• Problem to work on
Give the entries again exactly, without pictures.

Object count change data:
------------
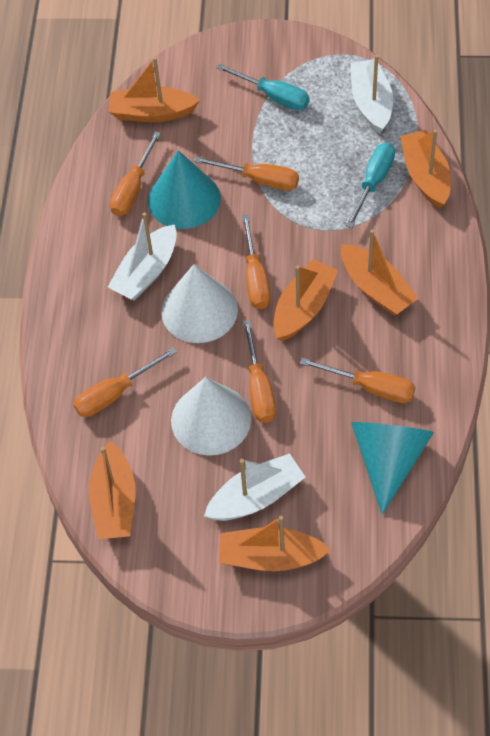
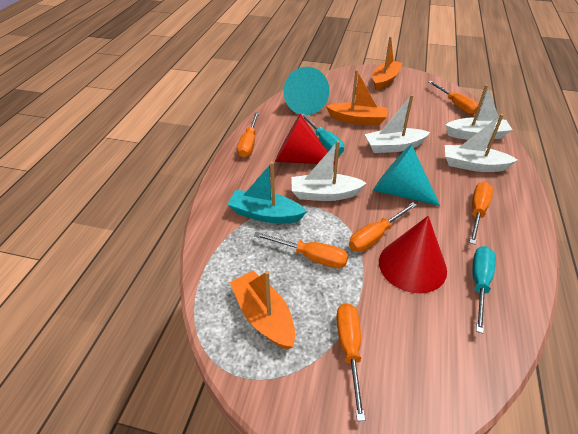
orange boat: [89,441,135,539] [108,57,200,122] [219,516,330,571] [273,259,338,341] [341,229,419,316] [400,129,451,209] = 6 -> [230,271,295,349] [326,70,388,125] [373,36,403,91] = 3
red cone: none = 0 -> [275,114,335,164] [379,216,447,293] = 2
turquoise boat: none = 0 -> [227,162,307,223] = 1
white boat: [108,212,177,301] [204,453,305,521] [351,55,393,134] = 3 -> [291,141,367,201] [364,95,430,153] [445,85,512,140] [445,114,518,172] = 4
white cone: [161,264,238,343] [171,377,251,456] = 2 -> none = 0

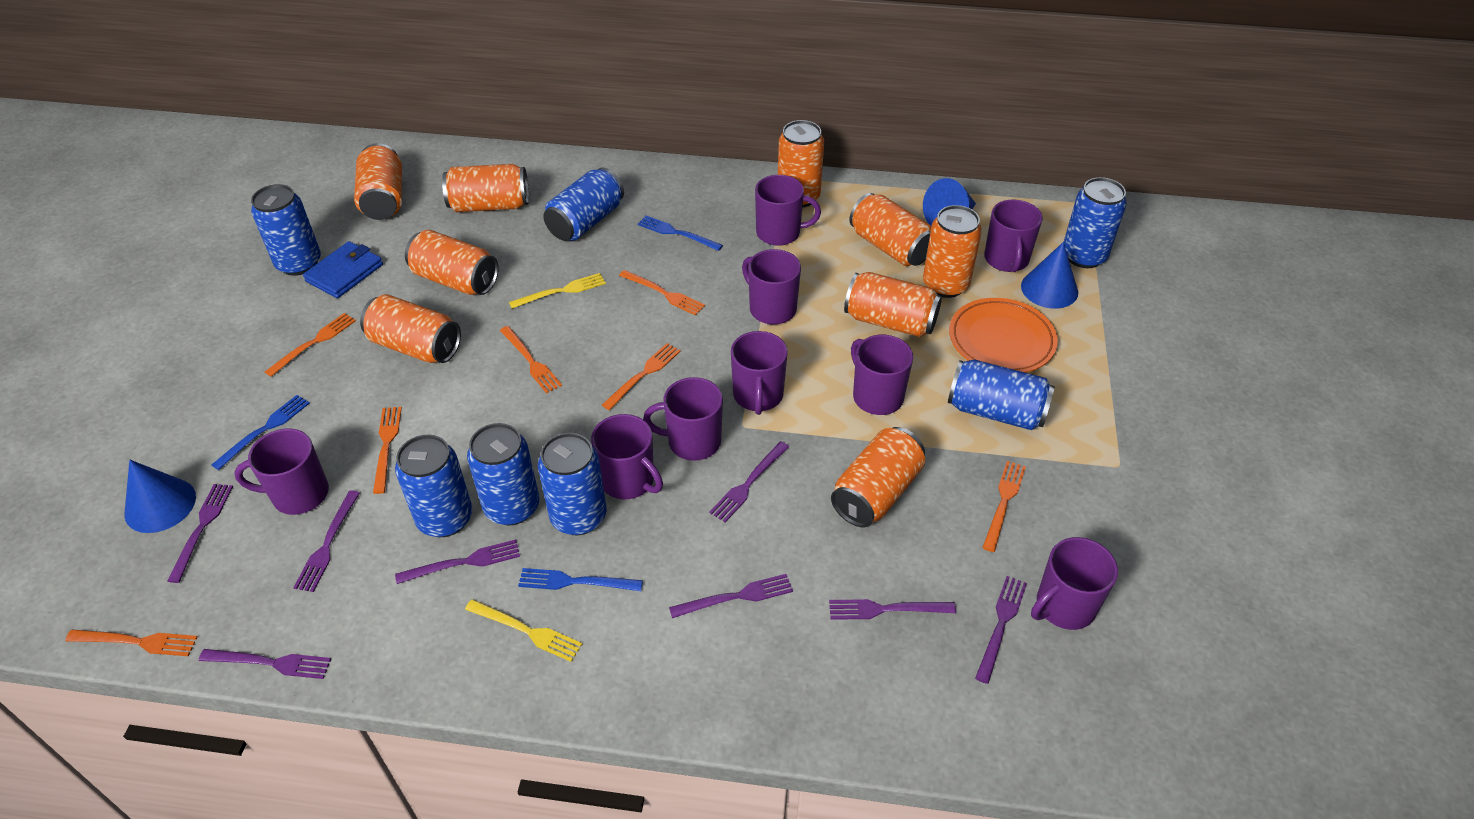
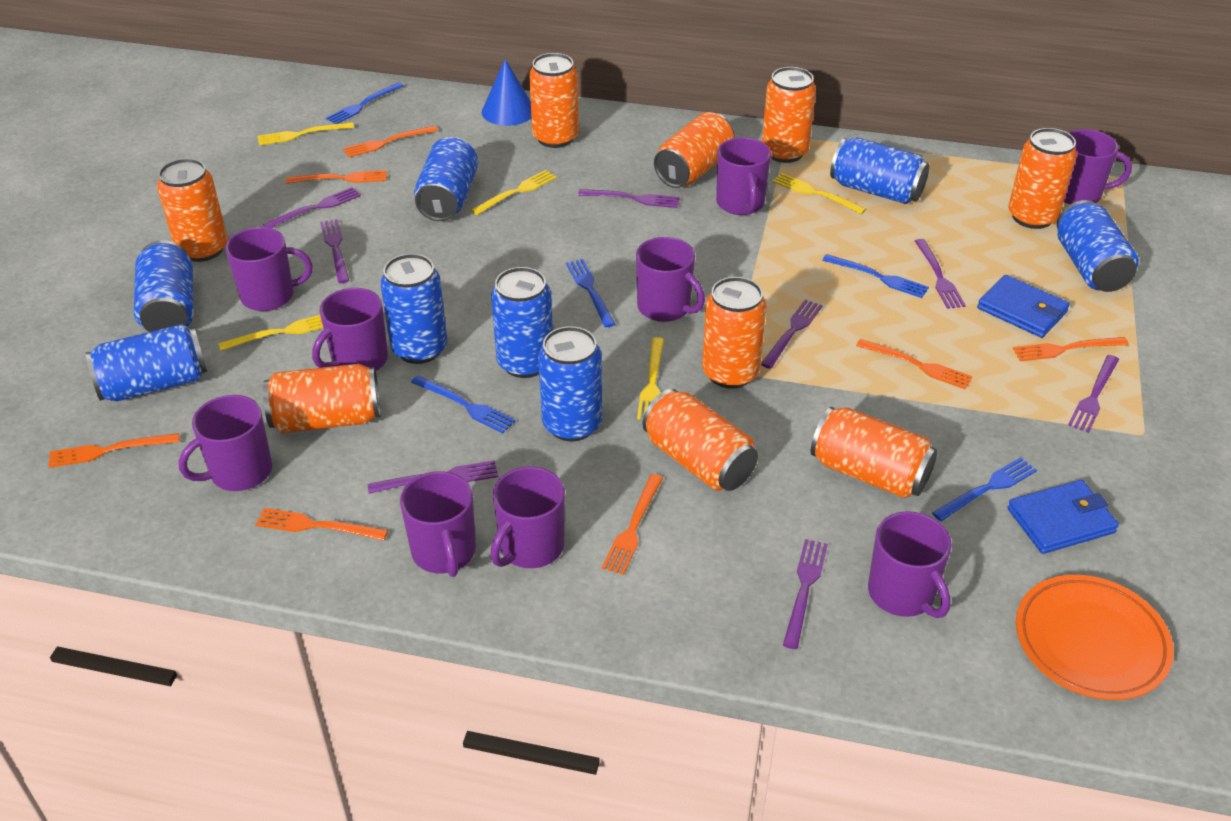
blue can: [251,184,321,276] [395,435,472,537] [467,423,540,525] [538,433,607,535] [543,168,624,241] [948,359,1055,430] [1064,177,1127,268] = 7 -> [86,324,207,401] [134,240,193,332] [380,254,447,364] [414,137,478,221] [491,267,553,378] [538,326,602,441] [830,137,929,204] [1057,200,1139,292] = 8
blue cone: [125,460,196,533] [923,178,976,226] [1021,242,1078,309] = 3 -> [482,59,531,126] = 1
blue fork: [211,395,310,470] [518,568,643,591] [638,216,723,251] = 3 -> [326,82,404,124] [411,375,516,433] [566,259,615,327] [822,254,929,298] [932,457,1037,521] = 5
blue wallet: [303,241,383,298] = 1 -> [977,275,1070,338] [1007,480,1119,554] = 2
yellow fork: [465,599,582,662] [509,273,606,309] = 2 -> [218,315,323,351] [258,122,354,146] [471,170,557,215] [637,337,664,419] [772,173,866,214] = 5

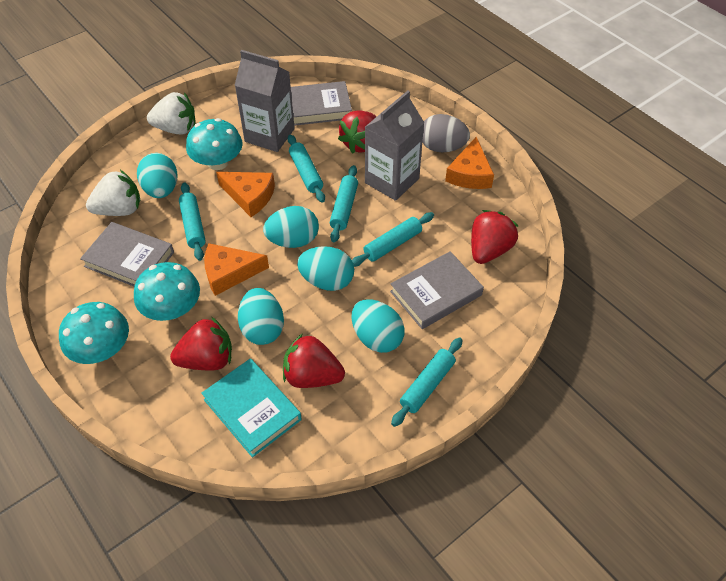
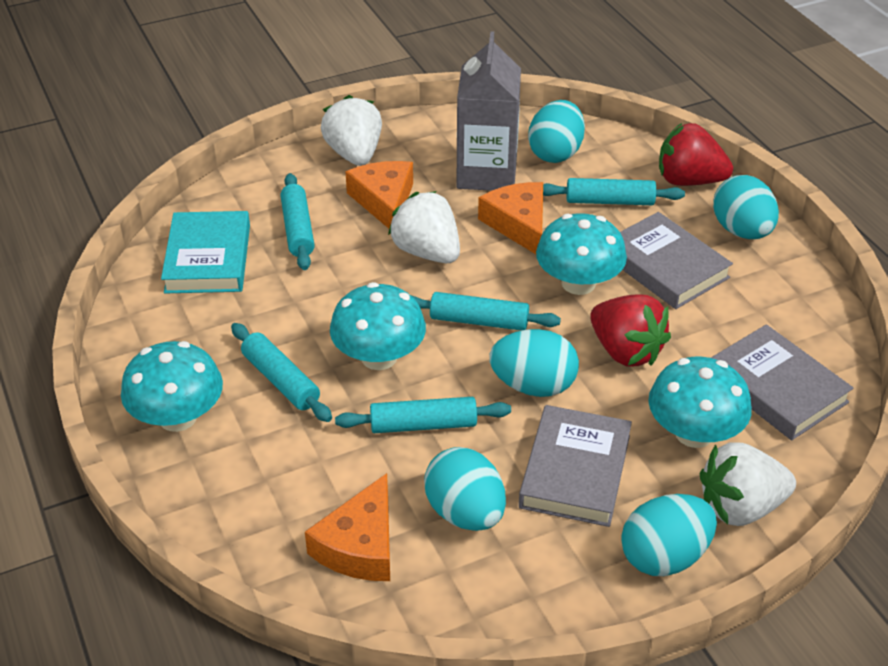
grey carton: [235,50,295,152] [365,91,424,201] = 2 -> [456,31,521,191] = 1
grey egg: [422,114,470,152] = 1 -> none = 0
red strawberry: [170,317,232,370] [283,333,345,388] [338,110,376,154] [471,210,518,264] = 4 -> [590,295,671,367] [659,123,733,186] = 2
turquoise mushroom: [59,302,129,364] [134,262,200,321] [186,118,243,170] = 3 -> [121,341,223,432] [330,282,426,370] [536,214,627,295] [648,357,752,448] = 4
white strawberry: [86,170,140,216] [147,92,196,135] = 2 -> [321,95,382,166] [388,191,460,263] [700,442,796,526] = 3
------------
• Output for this exercise
orange boat: [89,441,135,539] [108,57,200,122] [219,516,330,571] [273,259,338,341] [341,229,419,316] [400,129,451,209] = 6 -> [230,271,295,349] [326,70,388,125] [373,36,403,91] = 3
red cone: none = 0 -> [275,114,335,164] [379,216,447,293] = 2
turquoise boat: none = 0 -> [227,162,307,223] = 1
white boat: [108,212,177,301] [204,453,305,521] [351,55,393,134] = 3 -> [291,141,367,201] [364,95,430,153] [445,85,512,140] [445,114,518,172] = 4
white cone: [161,264,238,343] [171,377,251,456] = 2 -> none = 0

blue can: [251,184,321,276] [395,435,472,537] [467,423,540,525] [538,433,607,535] [543,168,624,241] [948,359,1055,430] [1064,177,1127,268] = 7 -> [86,324,207,401] [134,240,193,332] [380,254,447,364] [414,137,478,221] [491,267,553,378] [538,326,602,441] [830,137,929,204] [1057,200,1139,292] = 8
blue cone: [125,460,196,533] [923,178,976,226] [1021,242,1078,309] = 3 -> [482,59,531,126] = 1
blue fork: [211,395,310,470] [518,568,643,591] [638,216,723,251] = 3 -> [326,82,404,124] [411,375,516,433] [566,259,615,327] [822,254,929,298] [932,457,1037,521] = 5
blue wallet: [303,241,383,298] = 1 -> [977,275,1070,338] [1007,480,1119,554] = 2
yellow fork: [465,599,582,662] [509,273,606,309] = 2 -> [218,315,323,351] [258,122,354,146] [471,170,557,215] [637,337,664,419] [772,173,866,214] = 5

grey carton: [235,50,295,152] [365,91,424,201] = 2 -> [456,31,521,191] = 1
grey egg: [422,114,470,152] = 1 -> none = 0
red strawberry: [170,317,232,370] [283,333,345,388] [338,110,376,154] [471,210,518,264] = 4 -> [590,295,671,367] [659,123,733,186] = 2
turquoise mushroom: [59,302,129,364] [134,262,200,321] [186,118,243,170] = 3 -> [121,341,223,432] [330,282,426,370] [536,214,627,295] [648,357,752,448] = 4
white strawberry: [86,170,140,216] [147,92,196,135] = 2 -> [321,95,382,166] [388,191,460,263] [700,442,796,526] = 3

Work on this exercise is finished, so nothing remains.